From the first entry to the last, repeat them all exactly.

-*-*-

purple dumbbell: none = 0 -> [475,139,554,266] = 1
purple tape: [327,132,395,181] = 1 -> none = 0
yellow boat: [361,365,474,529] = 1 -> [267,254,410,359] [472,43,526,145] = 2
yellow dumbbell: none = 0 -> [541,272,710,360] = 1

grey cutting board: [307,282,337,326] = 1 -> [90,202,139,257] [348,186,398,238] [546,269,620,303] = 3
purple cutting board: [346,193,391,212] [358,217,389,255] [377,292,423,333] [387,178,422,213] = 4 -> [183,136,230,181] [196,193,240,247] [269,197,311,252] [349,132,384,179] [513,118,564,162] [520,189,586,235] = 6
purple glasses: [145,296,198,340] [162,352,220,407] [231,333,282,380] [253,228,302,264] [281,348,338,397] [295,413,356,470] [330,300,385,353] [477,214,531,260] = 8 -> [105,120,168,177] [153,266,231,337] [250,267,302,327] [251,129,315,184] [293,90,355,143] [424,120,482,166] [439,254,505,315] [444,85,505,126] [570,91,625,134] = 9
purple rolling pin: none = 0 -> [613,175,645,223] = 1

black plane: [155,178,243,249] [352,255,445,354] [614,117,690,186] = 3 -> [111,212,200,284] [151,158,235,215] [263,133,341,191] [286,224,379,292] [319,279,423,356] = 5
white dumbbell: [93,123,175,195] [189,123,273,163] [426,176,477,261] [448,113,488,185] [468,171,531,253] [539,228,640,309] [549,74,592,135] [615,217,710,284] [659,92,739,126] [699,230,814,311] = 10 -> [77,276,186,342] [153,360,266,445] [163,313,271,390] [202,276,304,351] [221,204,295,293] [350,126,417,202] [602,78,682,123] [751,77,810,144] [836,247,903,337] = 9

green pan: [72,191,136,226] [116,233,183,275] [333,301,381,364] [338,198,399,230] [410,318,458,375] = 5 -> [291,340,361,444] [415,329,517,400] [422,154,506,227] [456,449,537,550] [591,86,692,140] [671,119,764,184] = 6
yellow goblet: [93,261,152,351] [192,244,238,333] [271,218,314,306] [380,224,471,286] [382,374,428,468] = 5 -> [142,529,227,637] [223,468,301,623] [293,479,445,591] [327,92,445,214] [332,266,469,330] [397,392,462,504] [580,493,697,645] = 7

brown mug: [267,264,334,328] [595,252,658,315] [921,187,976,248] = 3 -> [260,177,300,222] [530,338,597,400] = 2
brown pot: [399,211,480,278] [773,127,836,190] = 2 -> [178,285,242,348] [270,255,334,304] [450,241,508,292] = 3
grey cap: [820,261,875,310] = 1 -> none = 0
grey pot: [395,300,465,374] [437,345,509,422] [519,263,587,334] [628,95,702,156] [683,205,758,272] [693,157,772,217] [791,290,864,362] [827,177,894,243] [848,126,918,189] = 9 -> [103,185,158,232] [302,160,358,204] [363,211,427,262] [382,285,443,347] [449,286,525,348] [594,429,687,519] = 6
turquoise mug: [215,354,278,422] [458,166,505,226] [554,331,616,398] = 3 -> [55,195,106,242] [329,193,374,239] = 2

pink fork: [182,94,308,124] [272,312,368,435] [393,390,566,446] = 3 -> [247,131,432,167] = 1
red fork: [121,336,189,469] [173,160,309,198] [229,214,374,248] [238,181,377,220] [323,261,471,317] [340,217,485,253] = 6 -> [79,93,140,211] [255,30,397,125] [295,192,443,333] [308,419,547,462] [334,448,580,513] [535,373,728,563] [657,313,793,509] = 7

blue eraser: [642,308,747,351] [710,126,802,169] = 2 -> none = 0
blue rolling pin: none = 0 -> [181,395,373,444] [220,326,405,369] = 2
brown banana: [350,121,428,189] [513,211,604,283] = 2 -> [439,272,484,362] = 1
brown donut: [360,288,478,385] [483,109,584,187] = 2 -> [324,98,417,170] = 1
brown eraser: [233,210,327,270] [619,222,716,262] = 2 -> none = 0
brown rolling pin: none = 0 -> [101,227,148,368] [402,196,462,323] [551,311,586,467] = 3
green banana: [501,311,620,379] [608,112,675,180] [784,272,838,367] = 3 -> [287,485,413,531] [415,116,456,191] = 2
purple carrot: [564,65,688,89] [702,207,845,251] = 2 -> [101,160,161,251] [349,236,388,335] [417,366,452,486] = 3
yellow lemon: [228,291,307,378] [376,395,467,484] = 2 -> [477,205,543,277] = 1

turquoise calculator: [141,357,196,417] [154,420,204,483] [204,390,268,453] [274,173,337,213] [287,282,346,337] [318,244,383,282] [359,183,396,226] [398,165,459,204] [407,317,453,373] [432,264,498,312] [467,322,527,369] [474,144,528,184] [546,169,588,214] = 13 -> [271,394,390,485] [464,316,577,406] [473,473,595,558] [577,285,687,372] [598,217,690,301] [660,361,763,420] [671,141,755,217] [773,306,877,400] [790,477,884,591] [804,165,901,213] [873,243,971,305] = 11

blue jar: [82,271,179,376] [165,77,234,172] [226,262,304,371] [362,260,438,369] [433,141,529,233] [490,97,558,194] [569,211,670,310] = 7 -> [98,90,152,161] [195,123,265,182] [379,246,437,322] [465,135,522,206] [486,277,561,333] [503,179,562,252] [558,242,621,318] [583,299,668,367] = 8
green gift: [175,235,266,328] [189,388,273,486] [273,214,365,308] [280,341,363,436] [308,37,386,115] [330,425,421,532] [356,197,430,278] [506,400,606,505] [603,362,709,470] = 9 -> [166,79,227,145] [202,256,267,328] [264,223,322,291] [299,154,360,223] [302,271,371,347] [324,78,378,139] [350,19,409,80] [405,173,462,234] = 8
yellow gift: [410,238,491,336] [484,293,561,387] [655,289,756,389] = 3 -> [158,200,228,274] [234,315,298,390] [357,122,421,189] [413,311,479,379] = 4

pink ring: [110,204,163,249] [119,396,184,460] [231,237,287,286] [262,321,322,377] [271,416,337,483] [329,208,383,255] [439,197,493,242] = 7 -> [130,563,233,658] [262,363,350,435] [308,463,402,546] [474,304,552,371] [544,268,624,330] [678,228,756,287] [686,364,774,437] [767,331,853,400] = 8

-*-*-

• ANSWER SPACE:
purple dumbbell: none = 0 -> [475,139,554,266] = 1
purple tape: [327,132,395,181] = 1 -> none = 0
yellow boat: [361,365,474,529] = 1 -> [267,254,410,359] [472,43,526,145] = 2
yellow dumbbell: none = 0 -> [541,272,710,360] = 1

grey cutting board: [307,282,337,326] = 1 -> [90,202,139,257] [348,186,398,238] [546,269,620,303] = 3
purple cutting board: [346,193,391,212] [358,217,389,255] [377,292,423,333] [387,178,422,213] = 4 -> [183,136,230,181] [196,193,240,247] [269,197,311,252] [349,132,384,179] [513,118,564,162] [520,189,586,235] = 6
purple glasses: [145,296,198,340] [162,352,220,407] [231,333,282,380] [253,228,302,264] [281,348,338,397] [295,413,356,470] [330,300,385,353] [477,214,531,260] = 8 -> [105,120,168,177] [153,266,231,337] [250,267,302,327] [251,129,315,184] [293,90,355,143] [424,120,482,166] [439,254,505,315] [444,85,505,126] [570,91,625,134] = 9
purple rolling pin: none = 0 -> [613,175,645,223] = 1

black plane: [155,178,243,249] [352,255,445,354] [614,117,690,186] = 3 -> [111,212,200,284] [151,158,235,215] [263,133,341,191] [286,224,379,292] [319,279,423,356] = 5
white dumbbell: [93,123,175,195] [189,123,273,163] [426,176,477,261] [448,113,488,185] [468,171,531,253] [539,228,640,309] [549,74,592,135] [615,217,710,284] [659,92,739,126] [699,230,814,311] = 10 -> [77,276,186,342] [153,360,266,445] [163,313,271,390] [202,276,304,351] [221,204,295,293] [350,126,417,202] [602,78,682,123] [751,77,810,144] [836,247,903,337] = 9

green pan: [72,191,136,226] [116,233,183,275] [333,301,381,364] [338,198,399,230] [410,318,458,375] = 5 -> [291,340,361,444] [415,329,517,400] [422,154,506,227] [456,449,537,550] [591,86,692,140] [671,119,764,184] = 6
yellow goblet: [93,261,152,351] [192,244,238,333] [271,218,314,306] [380,224,471,286] [382,374,428,468] = 5 -> [142,529,227,637] [223,468,301,623] [293,479,445,591] [327,92,445,214] [332,266,469,330] [397,392,462,504] [580,493,697,645] = 7

brown mug: [267,264,334,328] [595,252,658,315] [921,187,976,248] = 3 -> [260,177,300,222] [530,338,597,400] = 2
brown pot: [399,211,480,278] [773,127,836,190] = 2 -> [178,285,242,348] [270,255,334,304] [450,241,508,292] = 3
grey cap: [820,261,875,310] = 1 -> none = 0
grey pot: [395,300,465,374] [437,345,509,422] [519,263,587,334] [628,95,702,156] [683,205,758,272] [693,157,772,217] [791,290,864,362] [827,177,894,243] [848,126,918,189] = 9 -> [103,185,158,232] [302,160,358,204] [363,211,427,262] [382,285,443,347] [449,286,525,348] [594,429,687,519] = 6
turquoise mug: [215,354,278,422] [458,166,505,226] [554,331,616,398] = 3 -> [55,195,106,242] [329,193,374,239] = 2

pink fork: [182,94,308,124] [272,312,368,435] [393,390,566,446] = 3 -> [247,131,432,167] = 1
red fork: [121,336,189,469] [173,160,309,198] [229,214,374,248] [238,181,377,220] [323,261,471,317] [340,217,485,253] = 6 -> [79,93,140,211] [255,30,397,125] [295,192,443,333] [308,419,547,462] [334,448,580,513] [535,373,728,563] [657,313,793,509] = 7

blue eraser: [642,308,747,351] [710,126,802,169] = 2 -> none = 0
blue rolling pin: none = 0 -> [181,395,373,444] [220,326,405,369] = 2
brown banana: [350,121,428,189] [513,211,604,283] = 2 -> [439,272,484,362] = 1
brown donut: [360,288,478,385] [483,109,584,187] = 2 -> [324,98,417,170] = 1
brown eraser: [233,210,327,270] [619,222,716,262] = 2 -> none = 0
brown rolling pin: none = 0 -> [101,227,148,368] [402,196,462,323] [551,311,586,467] = 3
green banana: [501,311,620,379] [608,112,675,180] [784,272,838,367] = 3 -> [287,485,413,531] [415,116,456,191] = 2
purple carrot: [564,65,688,89] [702,207,845,251] = 2 -> [101,160,161,251] [349,236,388,335] [417,366,452,486] = 3
yellow lemon: [228,291,307,378] [376,395,467,484] = 2 -> [477,205,543,277] = 1

turquoise calculator: [141,357,196,417] [154,420,204,483] [204,390,268,453] [274,173,337,213] [287,282,346,337] [318,244,383,282] [359,183,396,226] [398,165,459,204] [407,317,453,373] [432,264,498,312] [467,322,527,369] [474,144,528,184] [546,169,588,214] = 13 -> [271,394,390,485] [464,316,577,406] [473,473,595,558] [577,285,687,372] [598,217,690,301] [660,361,763,420] [671,141,755,217] [773,306,877,400] [790,477,884,591] [804,165,901,213] [873,243,971,305] = 11

blue jar: [82,271,179,376] [165,77,234,172] [226,262,304,371] [362,260,438,369] [433,141,529,233] [490,97,558,194] [569,211,670,310] = 7 -> [98,90,152,161] [195,123,265,182] [379,246,437,322] [465,135,522,206] [486,277,561,333] [503,179,562,252] [558,242,621,318] [583,299,668,367] = 8
green gift: [175,235,266,328] [189,388,273,486] [273,214,365,308] [280,341,363,436] [308,37,386,115] [330,425,421,532] [356,197,430,278] [506,400,606,505] [603,362,709,470] = 9 -> [166,79,227,145] [202,256,267,328] [264,223,322,291] [299,154,360,223] [302,271,371,347] [324,78,378,139] [350,19,409,80] [405,173,462,234] = 8
yellow gift: [410,238,491,336] [484,293,561,387] [655,289,756,389] = 3 -> [158,200,228,274] [234,315,298,390] [357,122,421,189] [413,311,479,379] = 4

pink ring: [110,204,163,249] [119,396,184,460] [231,237,287,286] [262,321,322,377] [271,416,337,483] [329,208,383,255] [439,197,493,242] = 7 -> [130,563,233,658] [262,363,350,435] [308,463,402,546] [474,304,552,371] [544,268,624,330] [678,228,756,287] [686,364,774,437] [767,331,853,400] = 8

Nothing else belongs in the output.